### WHAT NEEDS TO BE DONE:
Starting from the line with "TFT2 pin DC: D13 -> D9", please copy exactly every line to the end of the listing, but not the pictures.
※ ※ ※
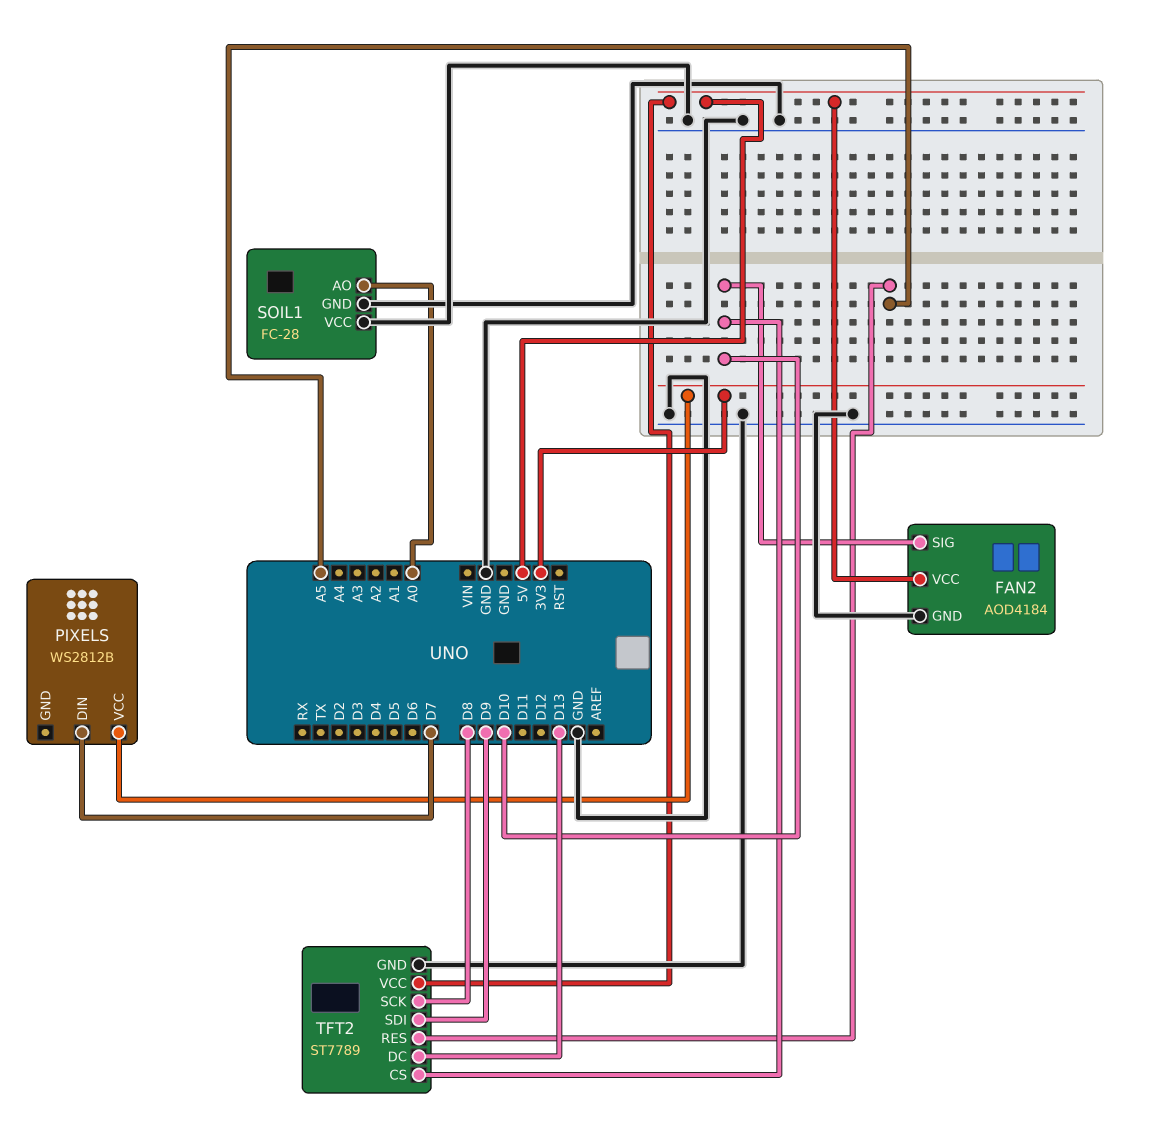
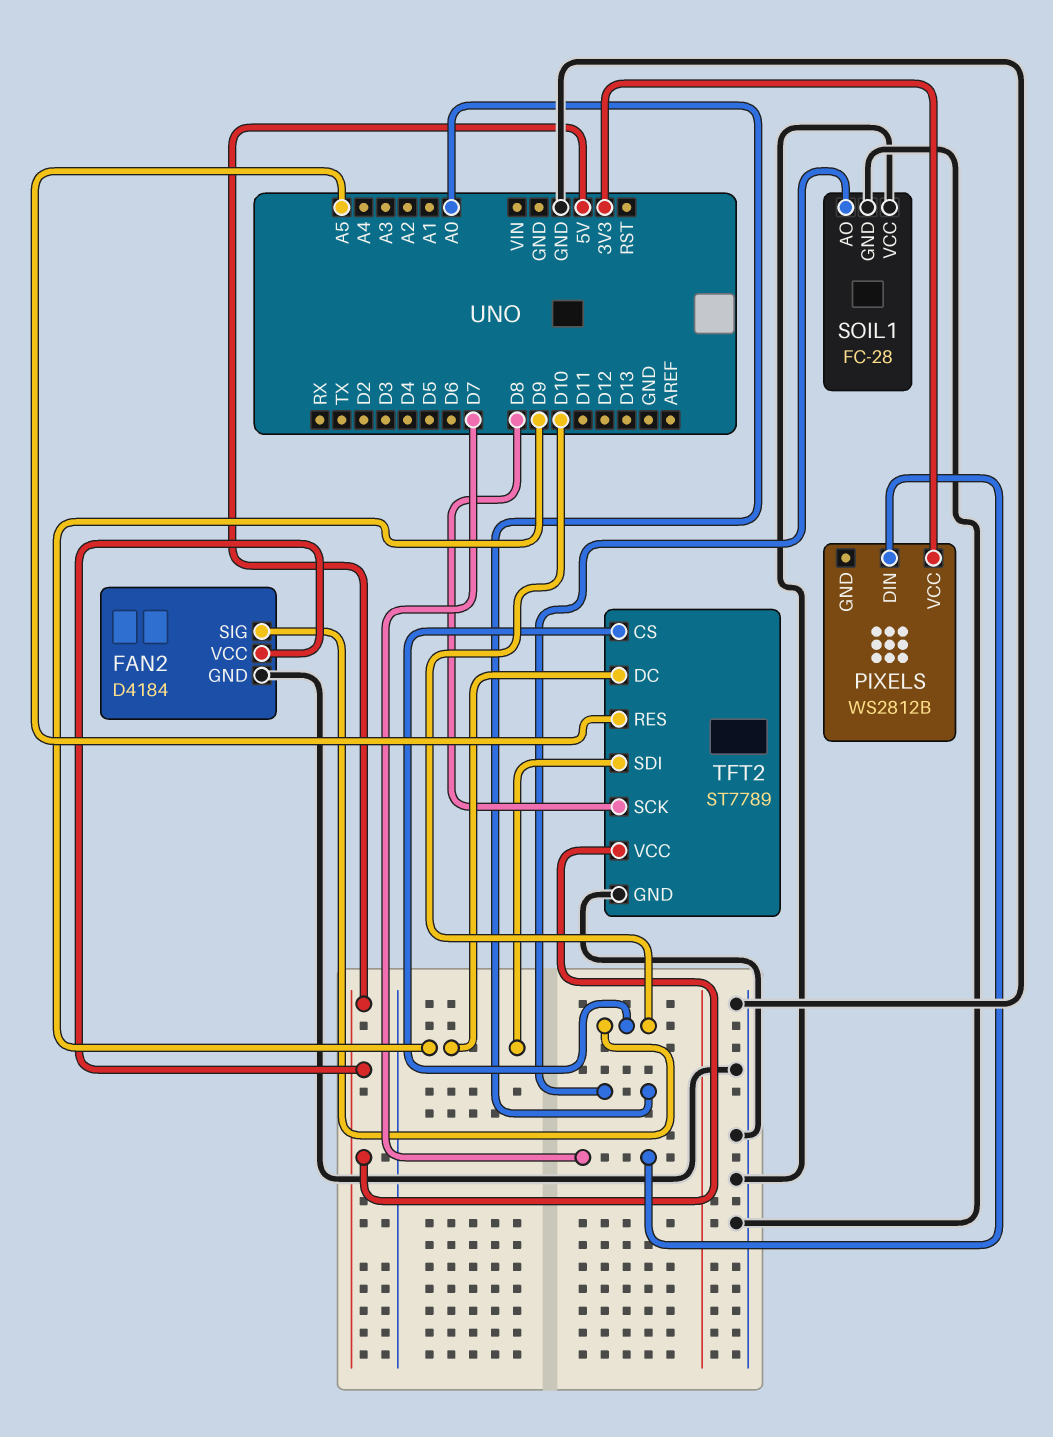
FAN2: AOD4184 -> D4184
TFT2 pin DC: D13 -> D9

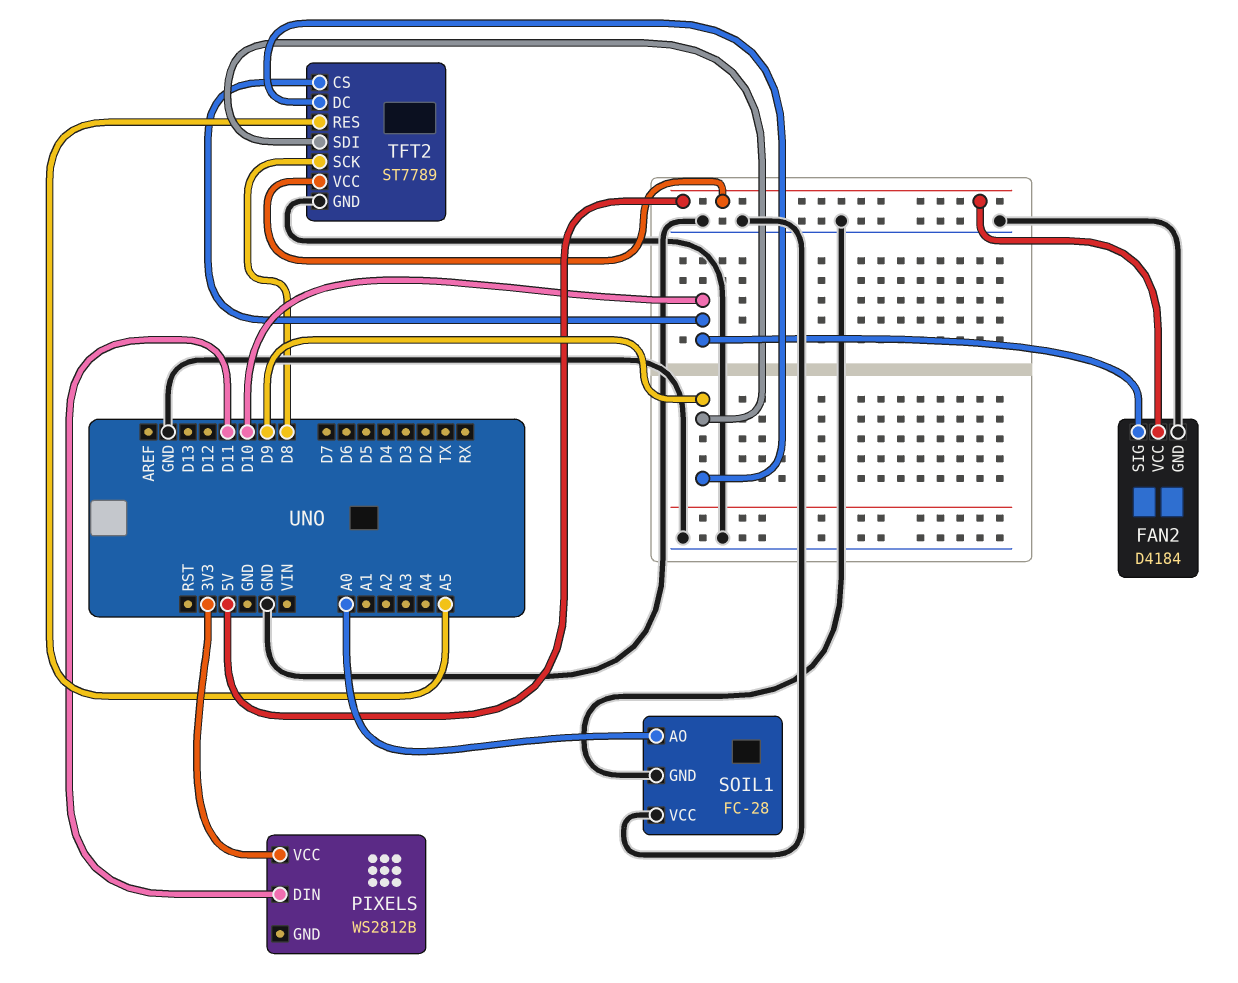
PIXELS pin DIN: D7 -> D11

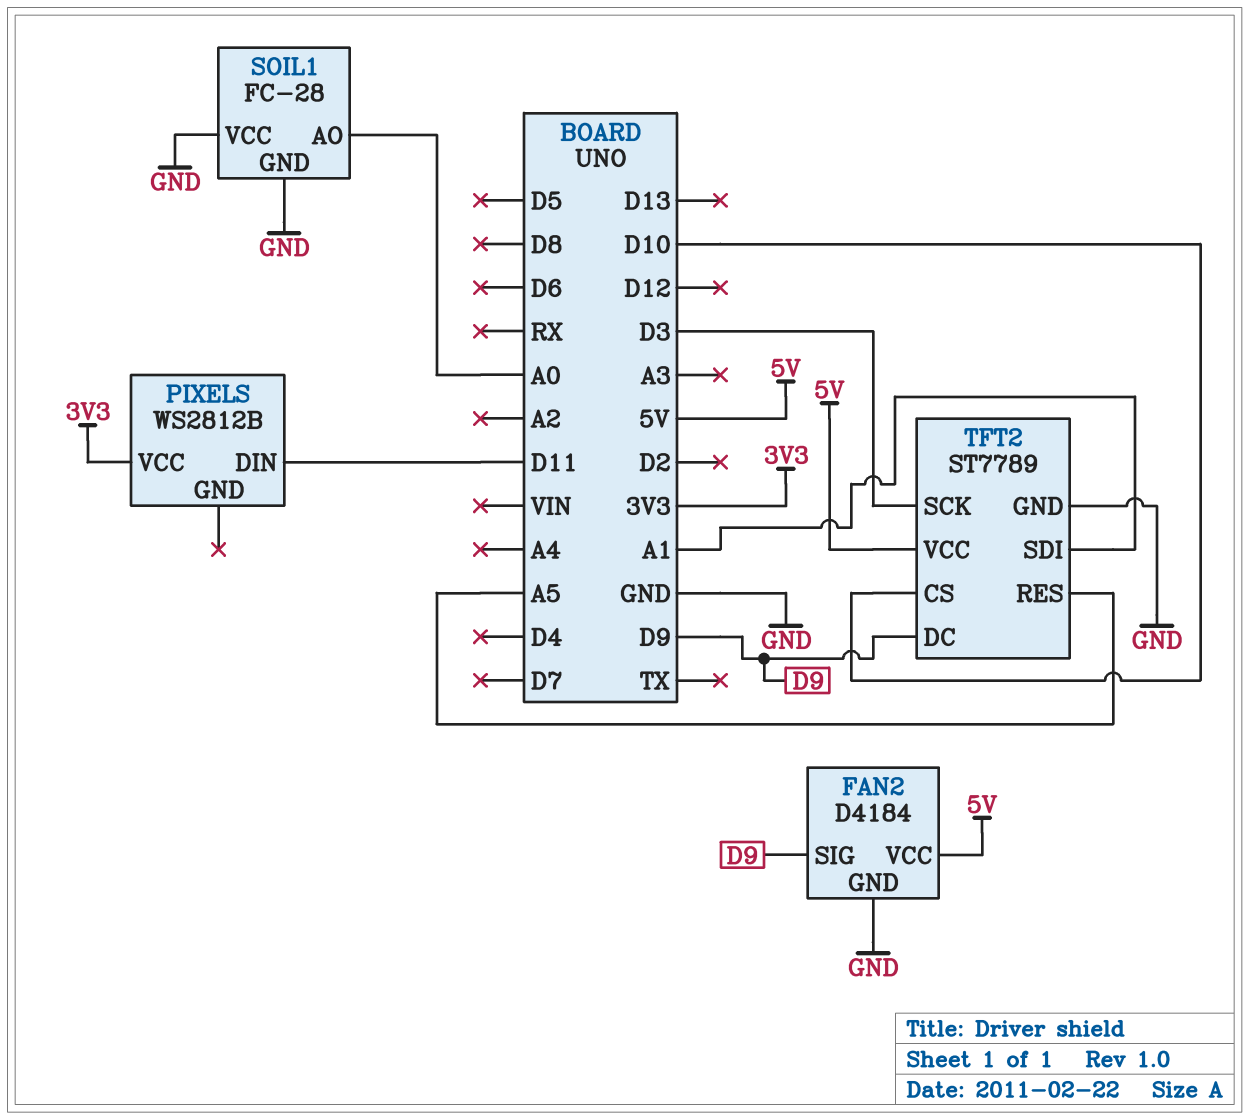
FAN2 pin SIG: D10 -> D9
TFT2 pin SCK: D8 -> D3
TFT2 pin SDI: D9 -> A1

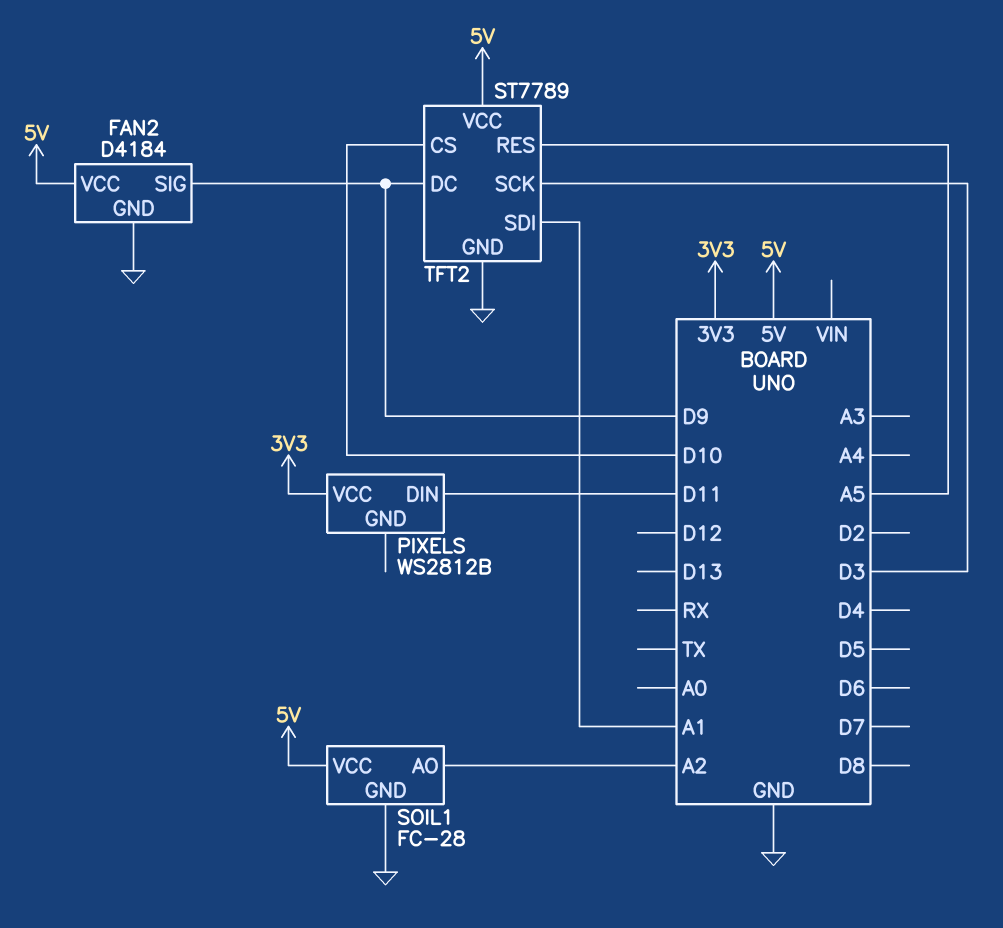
SOIL1 pin AO: A0 -> A2
SOIL1 pin VCC: GND -> 5V

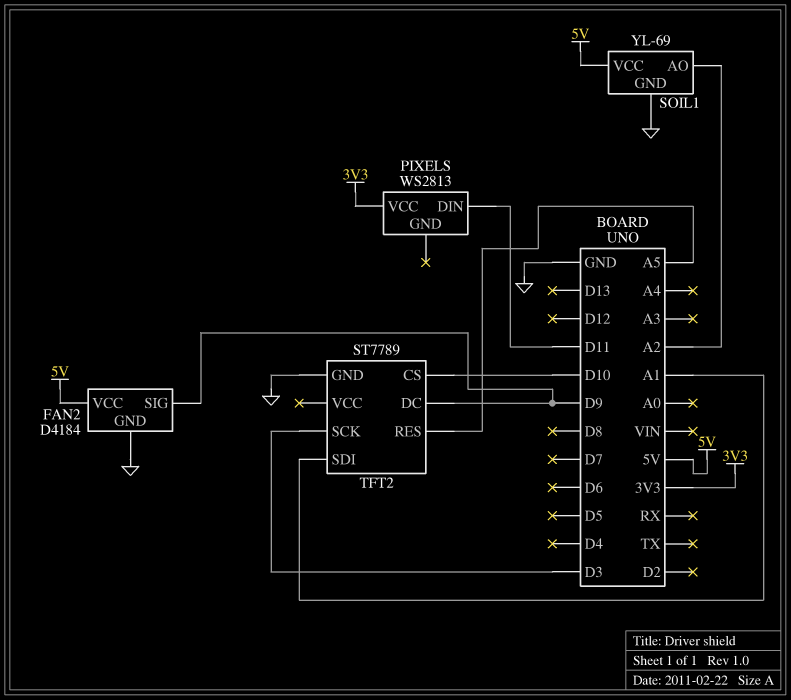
PIXELS: WS2812B -> WS2813
SOIL1: FC-28 -> YL-69
TFT2 pin VCC: 5V -> none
※ ※ ※
### TASK ANSWER:
TFT2 pin DC: D13 -> D9

PIXELS pin DIN: D7 -> D11

FAN2 pin SIG: D10 -> D9
TFT2 pin SCK: D8 -> D3
TFT2 pin SDI: D9 -> A1

SOIL1 pin AO: A0 -> A2
SOIL1 pin VCC: GND -> 5V

PIXELS: WS2812B -> WS2813
SOIL1: FC-28 -> YL-69
TFT2 pin VCC: 5V -> none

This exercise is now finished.